[Shape transformation data]

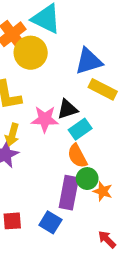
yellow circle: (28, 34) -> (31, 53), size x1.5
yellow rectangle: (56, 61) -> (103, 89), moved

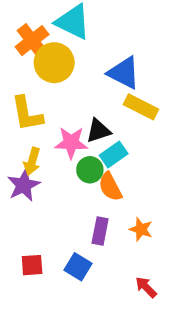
blue triangle: (89, 61) -> (124, 73), turned 44
green circle: (87, 179) -> (90, 170), moved
purple rectangle: (69, 193) -> (100, 231), size x0.7

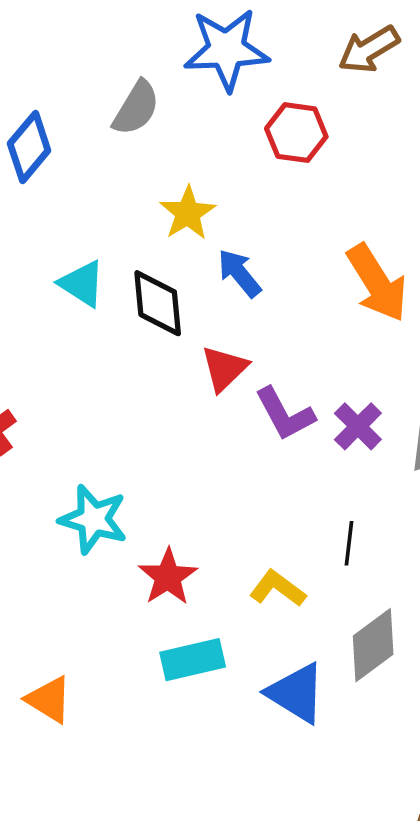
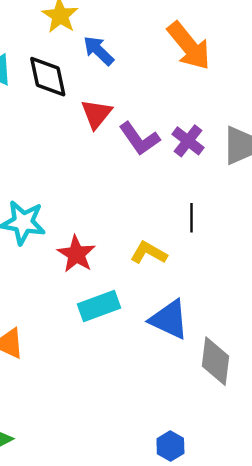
gray diamond: (373, 645) -> (216, 361), moved, turned -39

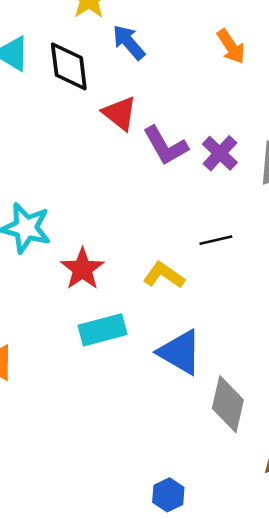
orange arrow: (189, 46) -> (231, 47), size x0.6
red triangle: (96, 114) -> (120, 113), turned -36
black line: (192, 218) -> (216, 240), turned 72

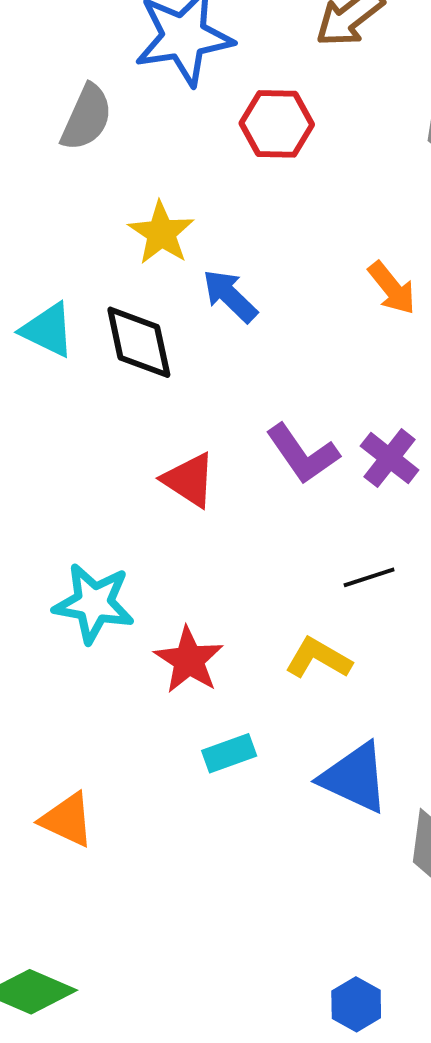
red triangle: (120, 113) -> (189, 480), moved
black line: (216, 240) -> (369, 577), moved
cyan rectangle: (103, 330) -> (229, 753), size x0.7

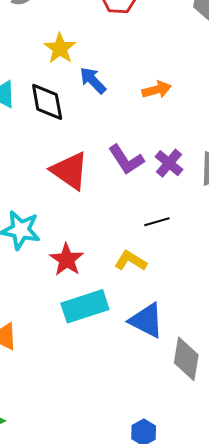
orange arrow: (392, 288) -> (157, 90), moved, turned -68
red triangle: (189, 480) -> (70, 171), size x1.4
cyan rectangle: (229, 753) -> (85, 306), size x1.8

Activity: Search the data above for the string "turned" and copy each line that has it.

Your response:
blue triangle: (89, 61) -> (124, 73), turned 44
gray diamond: (373, 645) -> (216, 361), moved, turned -39
red triangle: (96, 114) -> (120, 113), turned -36
black line: (192, 218) -> (216, 240), turned 72
orange arrow: (392, 288) -> (157, 90), moved, turned -68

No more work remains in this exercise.